_EXERCISE DIRECTIONS_. Here the job is to copy the data exactly and to exclude every image from it.
(LISTED ENTRIES)
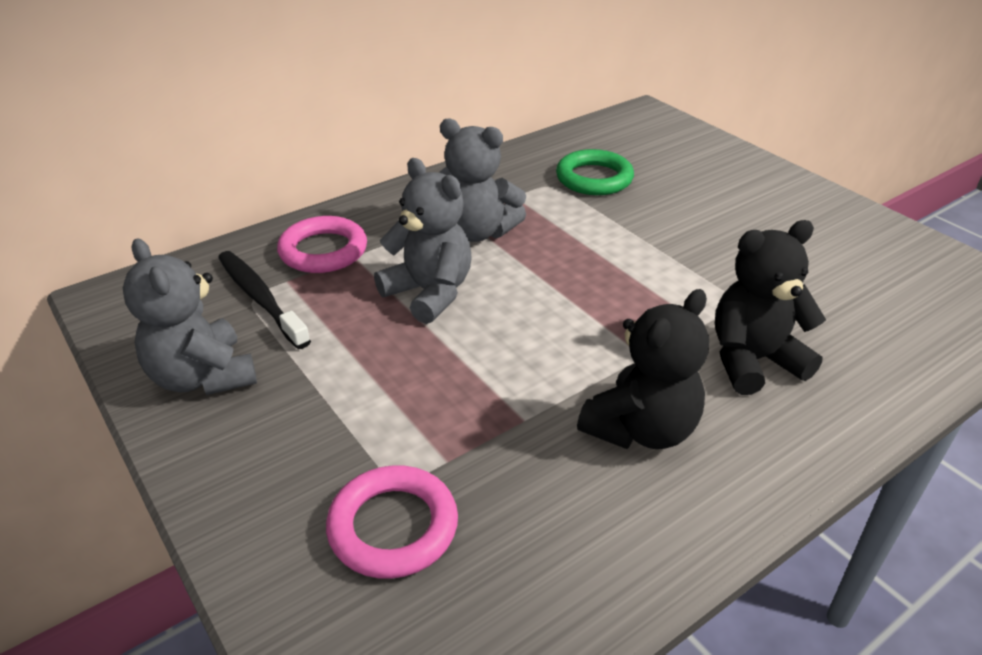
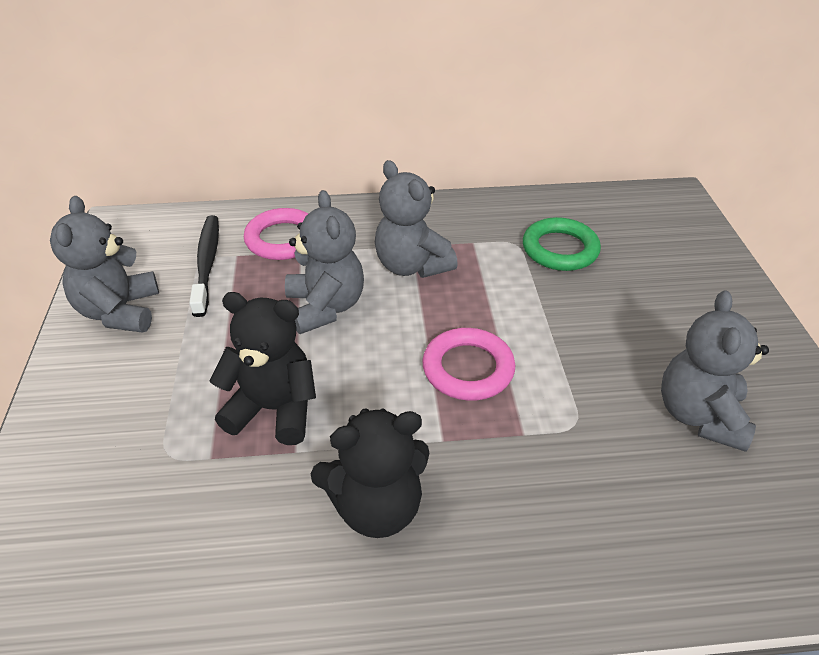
camera: 30 degrees right, 5 degrees up
pink ring [326,465,458,579] -> pink ring moved to [422,328,515,401]
black teddy bear [715,220,826,395] -> black teddy bear moved to [209,292,316,445]
none -> grey teddy bear [661,290,769,452]

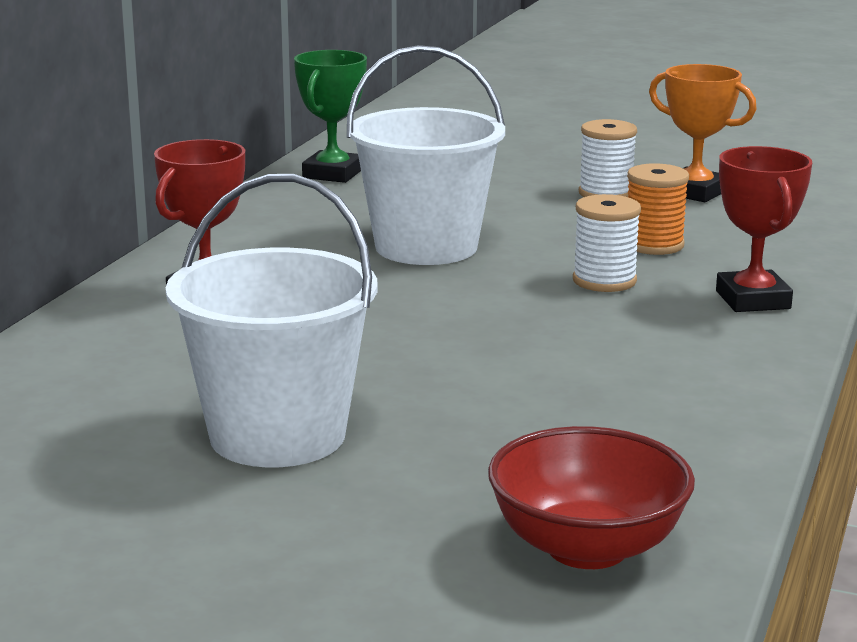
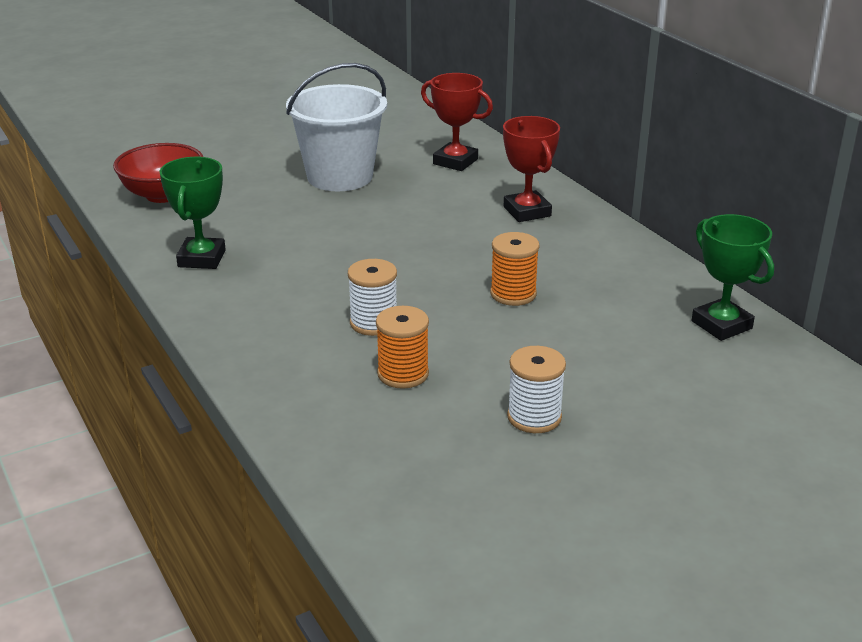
camera: 130 degrees right, 10 degrees up
white bucket [347,45,505,265] -> orange spool [490,232,540,306]
orange trophy [649,64,757,202] -> none
red trophy [716,146,812,312] -> red trophy moved to [421,73,493,171]
none -> green trophy [160,157,226,269]

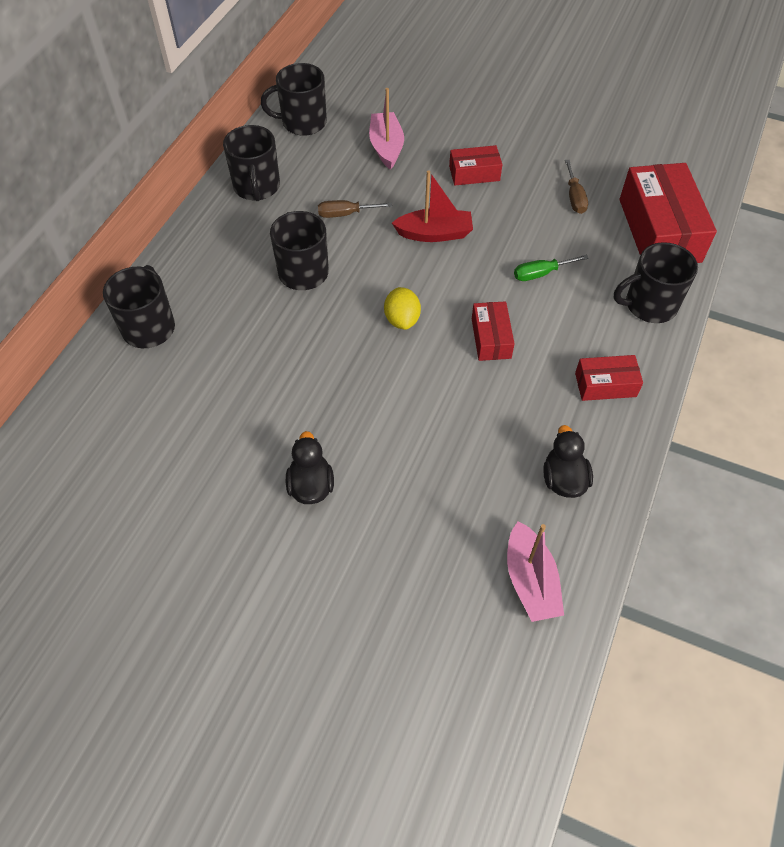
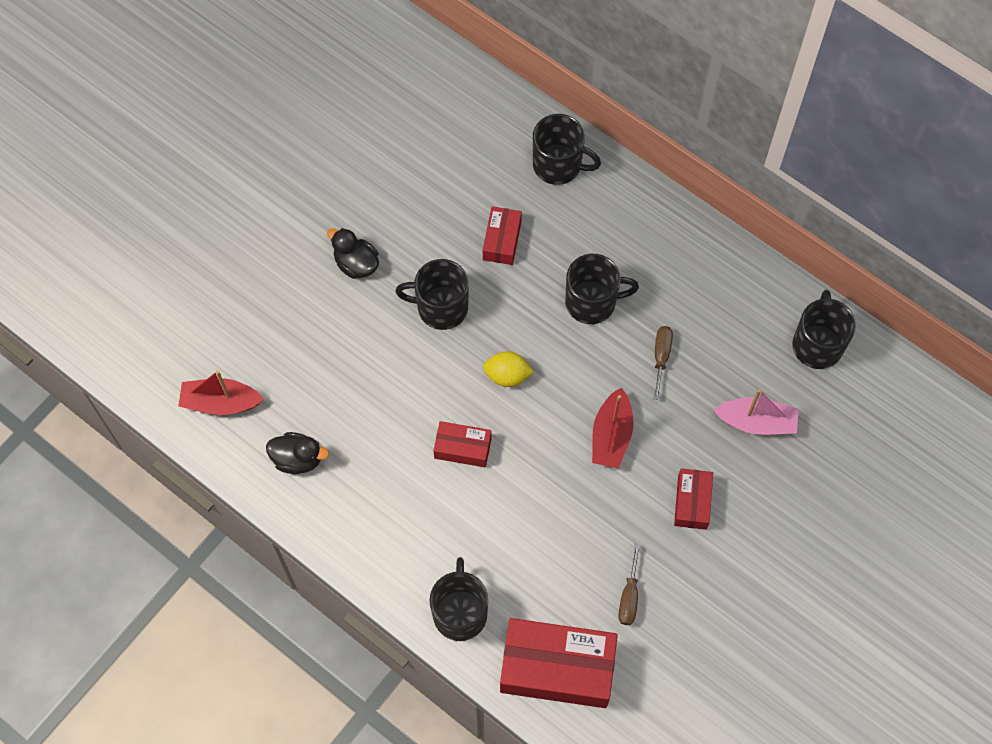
camera: 105 degrees right, 10 degrees up
black mug [223,125,280,201] -> black mug moved to [395,259,469,330]
black duck [286,431,334,504] -> black duck turned 150 degrees counterclockwise [327,228,379,279]
pink boat [507,521,564,622] -> red boat [179,371,264,415]
green screwdriver [514,255,589,281] -> none
brown screwdriver [565,160,588,214] -> brown screwdriver turned 90 degrees counterclockwise [618,544,640,625]
red box [575,355,643,401] -> red box moved to [483,206,522,265]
(End LISTED ENTRIES)
_OUTPUT OF THE TASK_.
camera: 30 degrees right, 5 degrees up
pink ring [326,465,458,579] -> pink ring moved to [422,328,515,401]
black teddy bear [715,220,826,395] -> black teddy bear moved to [209,292,316,445]
none -> grey teddy bear [661,290,769,452]

camera: 130 degrees right, 10 degrees up
white bucket [347,45,505,265] -> orange spool [490,232,540,306]
orange trophy [649,64,757,202] -> none
red trophy [716,146,812,312] -> red trophy moved to [421,73,493,171]
none -> green trophy [160,157,226,269]

camera: 105 degrees right, 10 degrees up
black mug [223,125,280,201] -> black mug moved to [395,259,469,330]
black duck [286,431,334,504] -> black duck turned 150 degrees counterclockwise [327,228,379,279]
pink boat [507,521,564,622] -> red boat [179,371,264,415]
green screwdriver [514,255,589,281] -> none
brown screwdriver [565,160,588,214] -> brown screwdriver turned 90 degrees counterclockwise [618,544,640,625]
red box [575,355,643,401] -> red box moved to [483,206,522,265]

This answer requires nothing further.